___ DATASET RECORDS ___
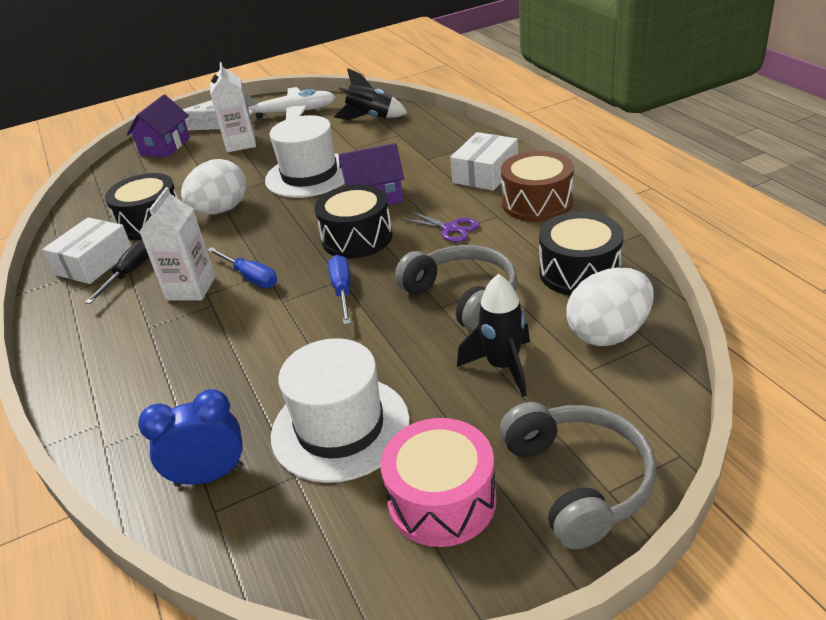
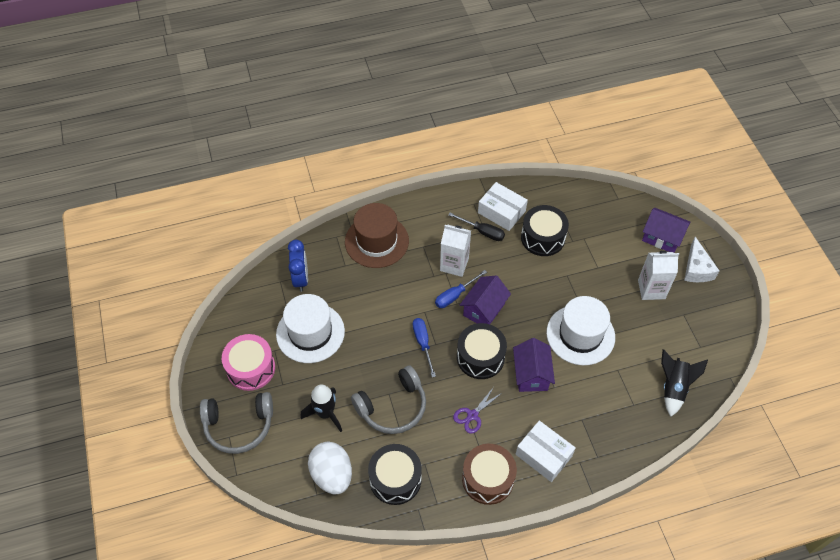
camera: 95 degrees right, 20 degrees up
(128, 385) = (376, 241): none -> brown hat
(221, 210) = (544, 278): white egg -> none
(275, 248) = (484, 309): none -> purple house
(291, 113) = (702, 327): white plane -> none
(342, 291) = (423, 343): blue screwdriver -> blue screwdriver turned 105 degrees counterclockwise

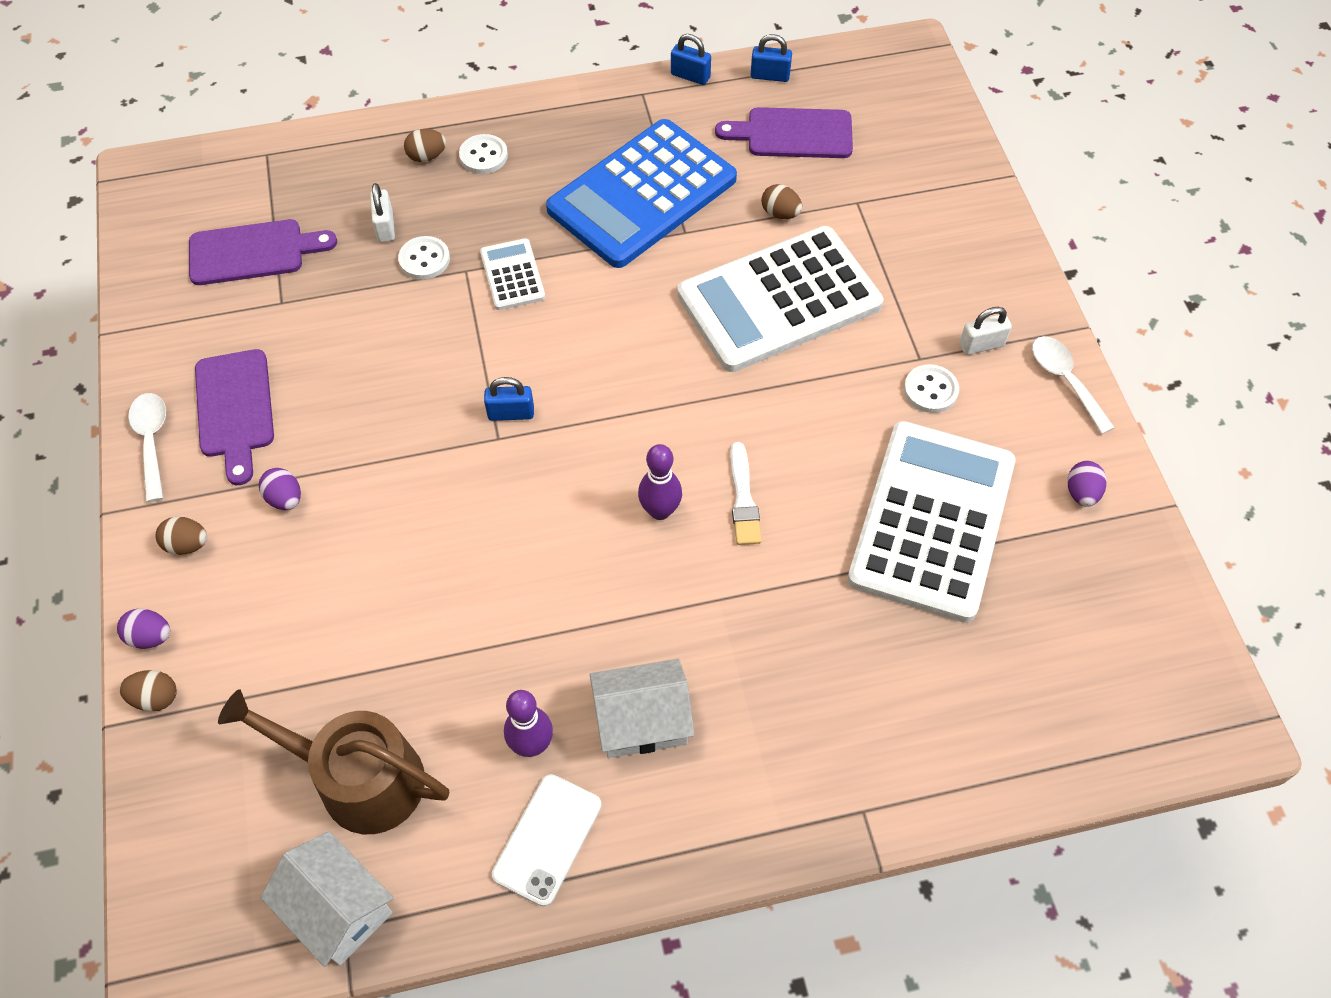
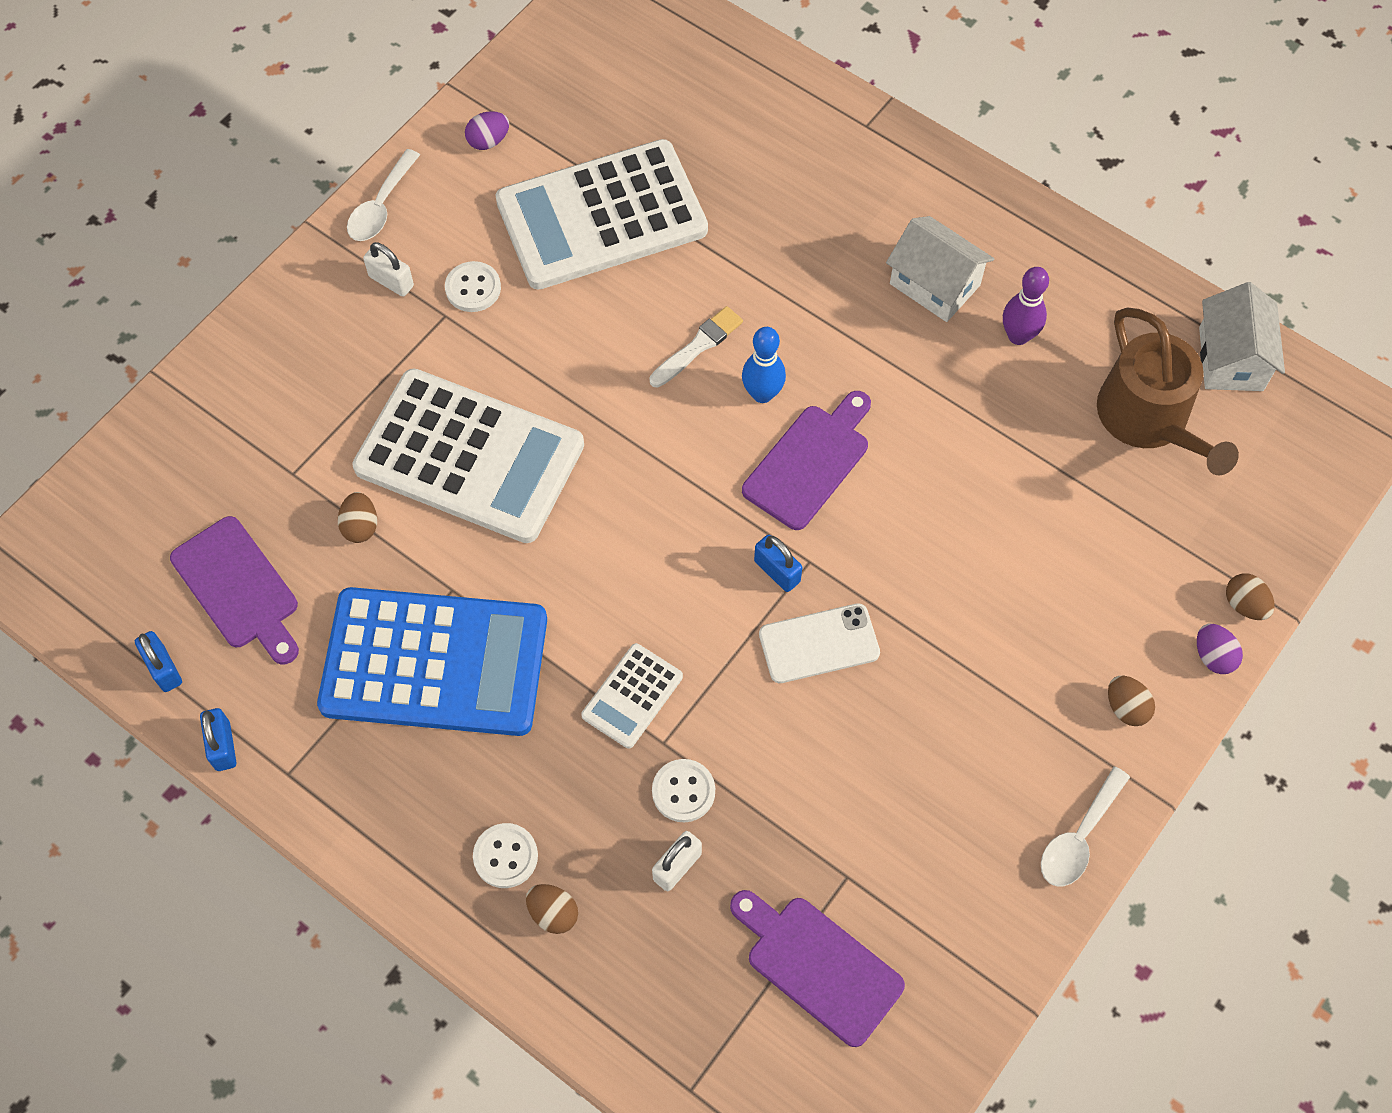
camera: 130 degrees left, 5 degrees up
(235, 409) = (984, 799): purple cutting board -> purple cutting board (809, 462)
(285, 498) = (1017, 673): purple egg -> none
(547, 839) = (1065, 278): white phone -> white phone (819, 643)
(660, 511) = (762, 394): purple bowling pin -> blue bowling pin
___
PROBLEM DESCRIPTION -
Would you transcribe all of the data exactly, apart from its pictures?

ANSWER TO THE PROBLEM -
camera: 95 degrees right, 20 degrees up
(128, 385) = (376, 241): none -> brown hat
(221, 210) = (544, 278): white egg -> none
(275, 248) = (484, 309): none -> purple house
(291, 113) = (702, 327): white plane -> none
(342, 291) = (423, 343): blue screwdriver -> blue screwdriver turned 105 degrees counterclockwise

camera: 130 degrees left, 5 degrees up
(235, 409) = (984, 799): purple cutting board -> purple cutting board (809, 462)
(285, 498) = (1017, 673): purple egg -> none
(547, 839) = (1065, 278): white phone -> white phone (819, 643)
(660, 511) = (762, 394): purple bowling pin -> blue bowling pin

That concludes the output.